▶ _Instruction_: Count the lines in the data below that contain the word "screenshot", treating uppercase and lowercase as different, and give only the number.
::: Data provided
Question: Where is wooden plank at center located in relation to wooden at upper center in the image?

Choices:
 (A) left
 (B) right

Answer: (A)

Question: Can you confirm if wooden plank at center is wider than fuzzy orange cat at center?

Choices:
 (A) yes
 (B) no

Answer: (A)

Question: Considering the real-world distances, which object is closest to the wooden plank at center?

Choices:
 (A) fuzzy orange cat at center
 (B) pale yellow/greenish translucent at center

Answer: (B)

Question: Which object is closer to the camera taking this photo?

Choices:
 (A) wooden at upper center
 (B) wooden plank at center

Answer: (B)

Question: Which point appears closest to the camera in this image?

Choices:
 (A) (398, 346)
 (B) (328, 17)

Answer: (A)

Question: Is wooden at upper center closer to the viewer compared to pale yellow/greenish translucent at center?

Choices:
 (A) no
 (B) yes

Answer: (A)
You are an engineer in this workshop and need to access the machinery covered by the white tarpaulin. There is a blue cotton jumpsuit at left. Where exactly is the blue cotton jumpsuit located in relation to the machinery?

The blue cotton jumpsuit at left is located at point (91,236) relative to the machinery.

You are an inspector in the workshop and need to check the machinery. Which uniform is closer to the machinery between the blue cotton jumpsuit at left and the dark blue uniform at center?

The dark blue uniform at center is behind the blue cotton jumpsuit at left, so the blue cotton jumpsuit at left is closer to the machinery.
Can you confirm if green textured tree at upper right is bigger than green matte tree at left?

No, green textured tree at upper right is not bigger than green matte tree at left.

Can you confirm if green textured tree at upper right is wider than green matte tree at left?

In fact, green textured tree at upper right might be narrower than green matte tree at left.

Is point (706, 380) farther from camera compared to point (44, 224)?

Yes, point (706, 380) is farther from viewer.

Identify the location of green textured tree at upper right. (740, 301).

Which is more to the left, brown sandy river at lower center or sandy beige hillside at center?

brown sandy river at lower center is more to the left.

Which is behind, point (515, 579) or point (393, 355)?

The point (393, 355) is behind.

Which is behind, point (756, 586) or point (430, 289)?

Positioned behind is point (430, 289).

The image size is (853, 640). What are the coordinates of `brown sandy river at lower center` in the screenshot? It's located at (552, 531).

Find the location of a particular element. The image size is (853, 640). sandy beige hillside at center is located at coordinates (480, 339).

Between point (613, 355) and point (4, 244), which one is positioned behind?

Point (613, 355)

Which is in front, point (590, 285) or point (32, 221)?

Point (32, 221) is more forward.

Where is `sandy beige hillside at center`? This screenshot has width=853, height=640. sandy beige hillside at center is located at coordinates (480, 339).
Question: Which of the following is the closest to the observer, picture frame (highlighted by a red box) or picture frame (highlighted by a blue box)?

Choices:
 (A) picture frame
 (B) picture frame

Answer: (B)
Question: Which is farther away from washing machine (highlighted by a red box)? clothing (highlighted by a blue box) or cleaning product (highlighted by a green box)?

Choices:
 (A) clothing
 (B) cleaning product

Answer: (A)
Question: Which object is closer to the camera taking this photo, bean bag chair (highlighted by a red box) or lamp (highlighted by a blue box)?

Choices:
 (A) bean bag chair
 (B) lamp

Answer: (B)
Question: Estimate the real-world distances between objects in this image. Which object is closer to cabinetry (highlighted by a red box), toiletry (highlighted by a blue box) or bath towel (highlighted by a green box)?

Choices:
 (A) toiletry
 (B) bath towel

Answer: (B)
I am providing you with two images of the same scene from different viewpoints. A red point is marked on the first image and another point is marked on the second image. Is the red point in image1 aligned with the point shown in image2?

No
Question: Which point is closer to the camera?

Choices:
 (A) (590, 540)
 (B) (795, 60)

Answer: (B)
::::::
▶ _Result of the exercise_: 2